Before-and-after object listings:

--------

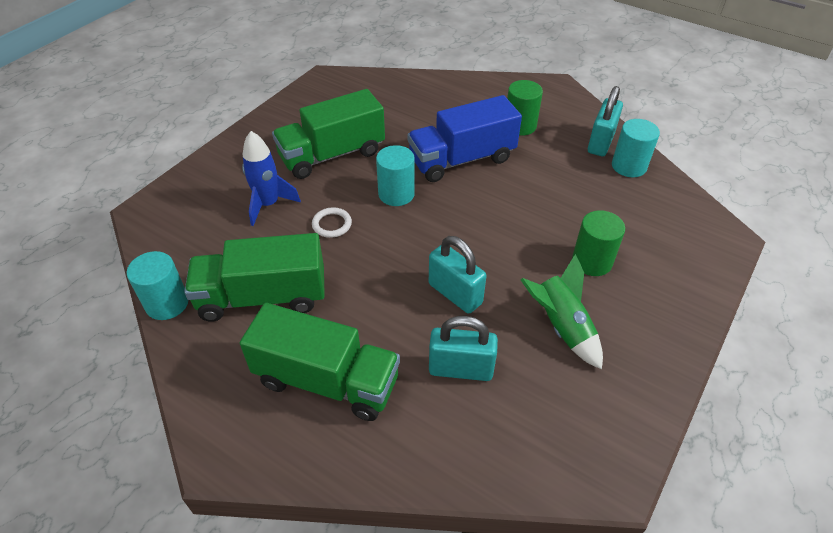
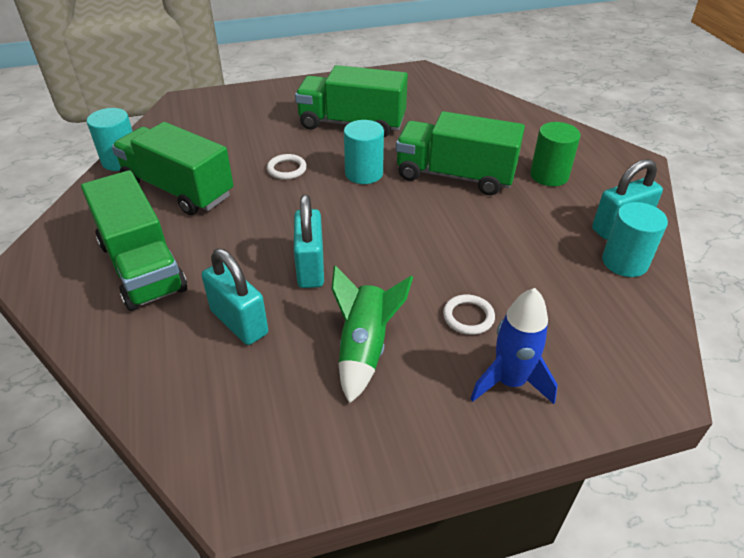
camera: 40 degrees right, 5 degrees down
(268, 204) = (262, 134): blue rocket -> blue rocket (509, 382)
(462, 159) = (455, 176): blue truck -> green truck
(592, 261) = (468, 317): green cylinder -> white ring

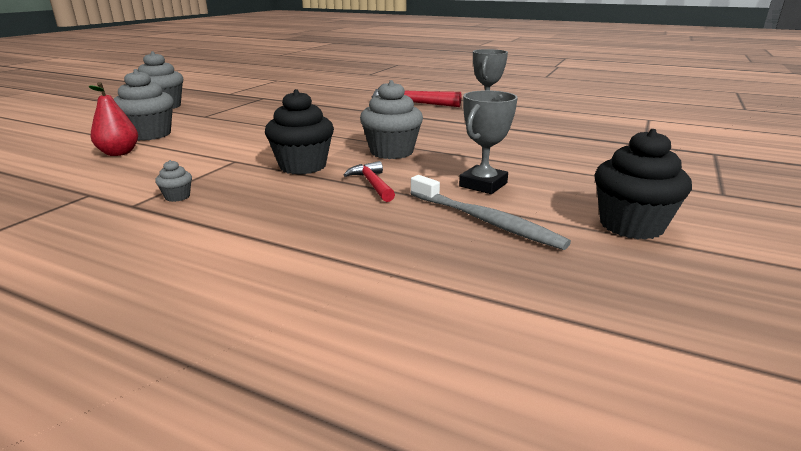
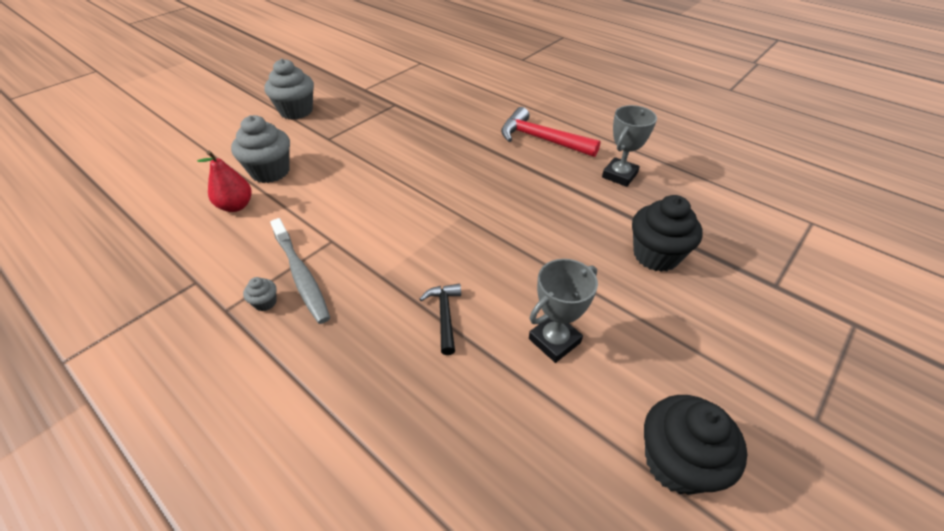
camera: 15 degrees right, 20 degrees up
(302, 166) = (390, 264): black cupcake -> black cupcake (656, 255)
(372, 184) = (445, 316): red hammer -> black hammer
(391, 152) = (486, 250): grey cupcake -> none
(485, 221) = (528, 415): grey toothbrush -> grey toothbrush (301, 276)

--------

Task directions: From the first line to the last, write out the data exactly, dropping any pictures.

Task answer:
camera: 40 degrees right, 5 degrees down
(268, 204) = (262, 134): blue rocket -> blue rocket (509, 382)
(462, 159) = (455, 176): blue truck -> green truck
(592, 261) = (468, 317): green cylinder -> white ring

camera: 15 degrees right, 20 degrees up
(302, 166) = (390, 264): black cupcake -> black cupcake (656, 255)
(372, 184) = (445, 316): red hammer -> black hammer
(391, 152) = (486, 250): grey cupcake -> none
(485, 221) = (528, 415): grey toothbrush -> grey toothbrush (301, 276)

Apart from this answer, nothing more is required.